(GIVEN TASK): Identify every line in the items below that contains the string "tuplet", and copy each of those lines.

(Records from a collection):
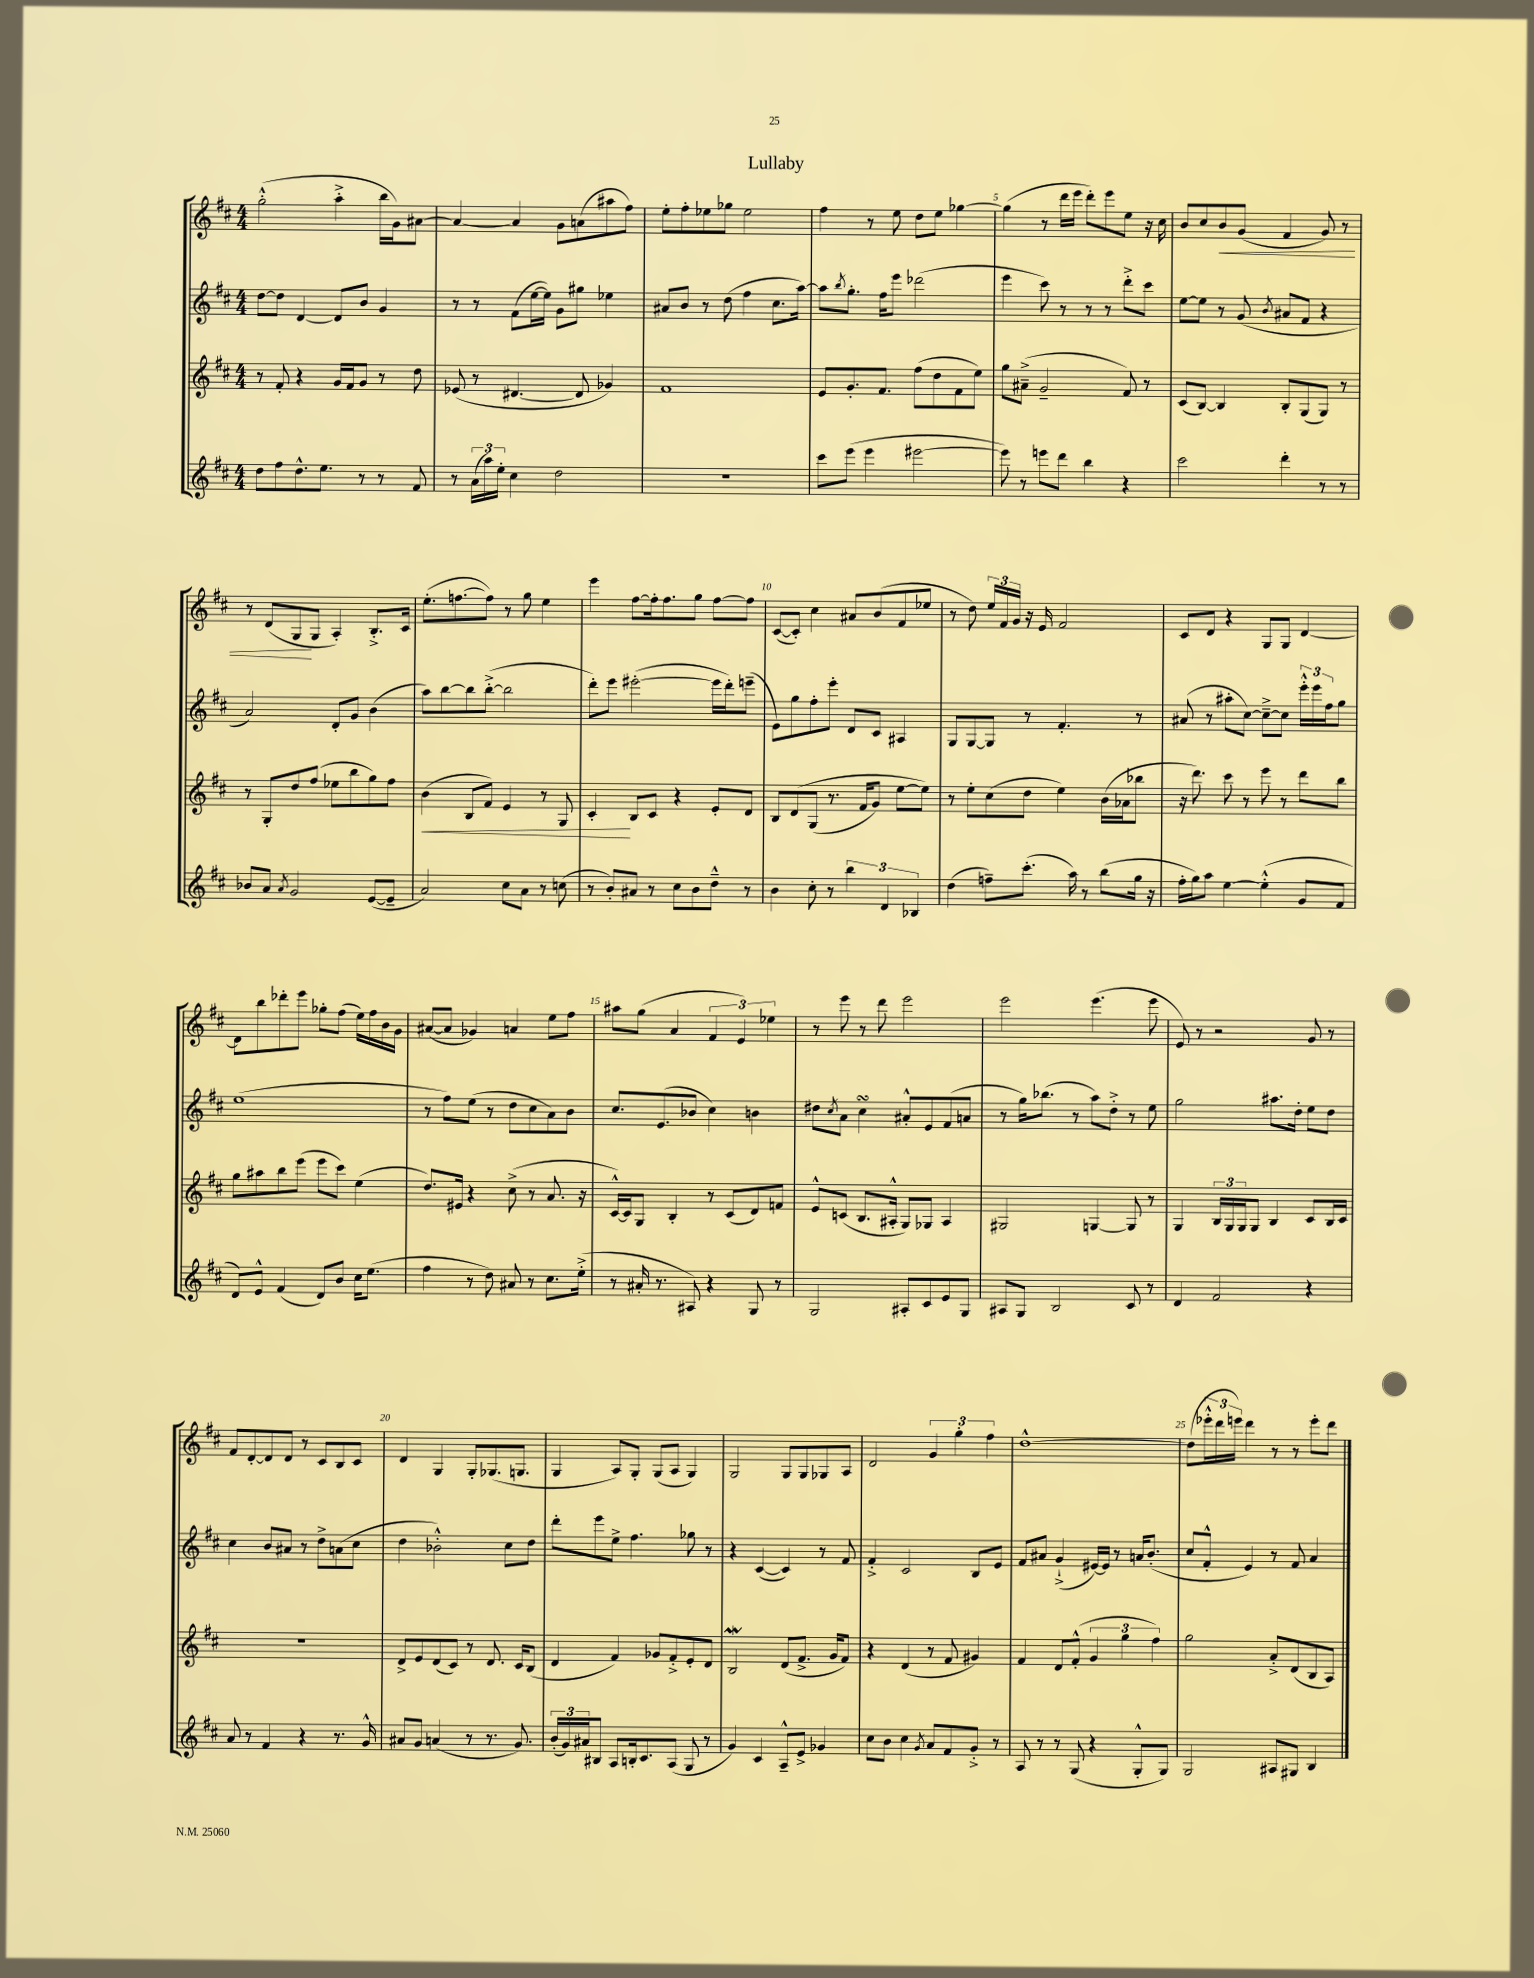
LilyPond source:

\header { title = "Lullaby" }
<<
\new StaffGroup <<
\new Staff = "s0" {
    \clef treble \key d \major \numericTimeSignature \time 4/4
    g''2-.-^( a''4-.-> b''16 g'16) ais'8~ |
    ais'4~ ais'4 g'8 a'8( ais''8 fis''8) |
    e''8-. fis''8-. ees''8 ges''8 ees''2 |
    fis''4 r8 e''8 d''8 e''8 ges''4~ |
    ges''4( r8 d'''16 e'''16 d'''8-.) e'''8 e''8 r16 cis''16 |
    b'8 cis''8 b'8\< g'8( fis'4 g'8) r8 |
    r8 d'8( g8\! g8 a4-.) b8.-.-> cis'16 |
    e''8.-.( f''8.~ f''8) r8 g''8 e''4 |
    e'''4 fis''8~ fis''16-. fis''8. g''8 fis''8~ fis''8 |
    cis'8~( cis'8-.) cis''4 ais'8 b'8( fis'8 ees''8 |
    r8 d''8) \tuplet 3/2 { e''16 fis'16 g'16 } r16 e'16 fis'2 |
    cis'8 d'8 r4 g8 g8 d'4~ |
    d'8 b''8 des'''8-. e'''8 ges''8-. fis''8( e''16) fis''16 b'16 g'16 |
    ais'8~( ais'8 ges'4) a'4 e''8 fis''8 |
    ais''8 g''8( a'4 \tuplet 3/2 { fis'4 e'4) ees''4 } |
    r8 e'''8 r8 d'''8 e'''2 |
    e'''2 e'''4.( e'''8 |
    e'8) r8 r2 g'8 r8 |
    fis'8 d'8~-. d'8 d'8 r8 cis'8 b8 cis'8 |
    d'4 g4 g8-. ges8.( g8. |
    g4 a8) g8-. g8( a8 g4) |
    g2 g8 g8 ges8 a8 |
    d'2 \tuplet 3/2 { g'4 g''4-. fis''4 } |
    d''1~-^ |
    d''8( \tuplet 3/2 { ees'''16-.-^ d'''16 e'''16) } d'''4 r8 r8 e'''8-. d'''8 \bar "|." |
}
\new Staff = "s1" {
    \clef treble \key d \major \numericTimeSignature \time 4/4
    d''8~ d''8 d'4~ d'8 b'8 g'4 |
    r8 r8 fis'8( e''16~ e''16) g'8 gis''8 ees''4 |
    ais'8 b'8 r8 d''8( fis''4 cis''8. a''16~) |
    a''8 \acciaccatura { b''8 } g''8.-. fis''16 e'''8 des'''2( |
    e'''4 cis'''8) r8 r8 r8 d'''8-.-> cis'''8 |
    e''8~ e''8 r8 g'8( \acciaccatura { b'8 } ais'8 fis'8 r4 |
    a'2) d'8-. g'8 b'4( |
    a''8) b''8~ b''8 b''8~-.->( b''2 |
    d'''8-.) e'''8 eis'''2~-.( eis'''16 d'''16-.) e'''8--( |
    e'8) g''8 fis''8-. e'''8-. d'8 cis'8 ais4 |
    g8 g8~ g8 r8 fis'4.-. r8 |
    ais'8( r8 ais''8-. cis''8~) cis''8~---> cis''8 \tuplet 3/2 { e'''16-.-^ e'''16 fis''16 } g''8 |
    e''1( |
    r8 fis''8) e''8( r8 d''8 cis''8 a'8) b'8 |
    cis''8. e'8.( bes'8 cis''4) b'4 |
    dis''8 \acciaccatura { cis''8 } a'8 cis''4\turn ais'8-.-^ e'8 fis'8( a'8 |
    r8 g''16) bes''8.( r8 a''8) d''8-.-> r8 e''8 |
    g''2 ais''8. d''16-. e''8 d''8 |
    cis''4 b'8 ais'8 r8 d''8-> a'8( cis''8 |
    d''4 bes'2-.-^) cis''8 d''8 |
    d'''8-. e'''8 e''8-> fis''4. ges''8 r8 |
    r4 cis'4~( cis'4) r8 fis'8 |
    fis'4-.-> cis'2 b8 e'8 |
    fis'8 ais'8 g'4-!->( eis'16~) eis'16 r8 a'16 b'8.-.( |
    cis''8 fis'8-.-^ e'4) r8 fis'8 a'4 \bar "|." |
}
\new Staff = "s2" {
    \clef treble \key d \major \numericTimeSignature \time 4/4
    r8 fis'8-. r4 g'16 fis'16 g'8 r8 d''8 |
    ees'8( r8 dis'4.~ dis'8 ges'4) |
    fis'1 |
    e'8 g'8.-. fis'8. fis''8( d''8 fis'8 e''8) |
    g''8 ais'8--->( g'2-- fis'8) r8 |
    cis'8( b8~) b4 b8-. g8( g8) r8 |
    r8 g8-. d''8 fis''8( ees''8 b''8 g''8) fis''8 |
    b'4\<( b8 fis'8) e'4 r8 g8 |
    cis'4-.\! b8 cis'8 r4 e'8-. d'8 |
    b8 d'8\( g8( r8. fis'16 g'8) e''8~ e''8\) |
    r8 e''8-. cis''8( d''8 e''4) b'16( aes'16 bes''8 |
    r16 d'''8.) cis'''8 r8 e'''8 r8 d'''8 b''8 |
    g''8 ais''8 b''8 e'''8( e'''8 cis'''8) e''4( |
    d''8.) eis'16 r4 cis''8->( r8 a'8. r16 |
    cis'16~-^) cis'16 g8 b4-. r8 cis'8( d'8) f'8 |
    e'8-^ c'8( b8. ais16-.-^ g8) ges8 ais4 |
    gis2 g4~ g8 r8 |
    g4 \tuplet 3/2 { b16 g16 g16 } g8 b4 cis'8 b16 cis'16 |
    R1 |
    d'8-> e'8 d'8( cis'8) r8 d'8. cis'16 b8( |
    d'4 fis'4) ges'8 fis'8-.-> e'8-. d'8 |
    b2\mordent d'8( fis'8.-> g'16 fis'8) |
    r4 d'4( r8 fis'8 gis'4) |
    fis'4 d'8 fis'8-.-^( \tuplet 3/2 { g'4 g''4 fis''4) } |
    g''2 a'8-.-> d'8( b8 a8) \bar "|." |
}
\new Staff = "s3" {
    \clef treble \key d \major \numericTimeSignature \time 4/4
    d''8 fis''8 d''8.-^ e''8. r8 r8 fis'8 |
    r8 \tuplet 3/2 { a'16( a''16) e''16-. } cis''4 d''2 |
    r1 |
    cis'''8 e'''8( e'''4 eis'''2~ |
    eis'''8) r8 e'''8 d'''8 b''4 r4 |
    cis'''2 d'''4-. r8 r8 |
    bes'8 a'8 \acciaccatura { a'8 } g'2 e'8~( e'8-- |
    a'2) cis''8 a'8 r8 c''8( |
    r8 b'8-.) ais'8 r8 cis''8 b'8 d''8---^ r8 |
    b'4 cis''8-. r8 \tuplet 3/2 { b''4 d'4 bes4 } |
    d''4( f''8--) cis'''8.-.( a''16) r8 b''8( g''16 r16 |
    fis''16-. g''16) a''8 e''4~ e''4-.-^( g'8 fis'8 |
    d'8) e'8-^ fis'4( d'8) b'8 cis''16 e''8.( |
    fis''4 r8 d''8) ais'8 r8 cis''8. e''16-.->( |
    r8 ais'16-. r8. ais8) r4 g8 r8 |
    g2 ais8-. cis'8 e'8 g8 |
    ais8 g8 b2 cis'8 r8 |
    d'4 fis'2 r4 |
    a'8 r8 fis'4 r4 r8. g'16-^ |
    ais'8 g'8 a'4( r8 r8. g'8.) |
    \tuplet 3/2 { b'16-.( g'16) ais'16 } bis8 a8 b16-. cis'8. a8( g8 r8 |
    g'4) cis'4 a8---^ e'8-> ges'4 |
    cis''8 b'8 cis''4 \acciaccatura { g'8 } a'8 fis'8 g'8-.-> r8 |
    a8 r8 r8 g8( r4 g8-.-^ g8) |
    g2 ais8 gis8 b4 \bar "|." |
}
>>
>>
\layout { \context { \Score \override BarNumber.break-visibility = ##(#f #t #t) barNumberVisibility = #(every-nth-bar-number-visible 5) } }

(ANSWER TO THIS EXERCISE):
    r8 d''8) \tuplet 3/2 { e''16 fis'16 g'16 } r16 e'16 fis'2 |
    ais''8 g''8( a'4 \tuplet 3/2 { fis'4 e'4) ees''4 } |
    d'2 \tuplet 3/2 { g'4 g''4-. fis''4 } |
    d''8( \tuplet 3/2 { ees'''16-.-^ d'''16 e'''16) } d'''4 r8 r8 e'''8-. d'''8 \bar "|." |
    ais'8( r8 ais''8-. cis''8~) cis''8~---> cis''8 \tuplet 3/2 { e'''16-.-^ e'''16 fis''16 } g''8 |
    g4 \tuplet 3/2 { b16 g16 g16 } g8 b4 cis'8 b16 cis'16 |
    fis'4 d'8 fis'8-.-^( \tuplet 3/2 { g'4 g''4 fis''4) } |
    r8 \tuplet 3/2 { a'16( a''16) e''16-. } cis''4 d''2 |
    b'4 cis''8-. r8 \tuplet 3/2 { b''4 d'4 bes4 } |
    \tuplet 3/2 { b'16-.( g'16) ais'16 } bis8 a8 b16-. cis'8. a8( g8 r8 |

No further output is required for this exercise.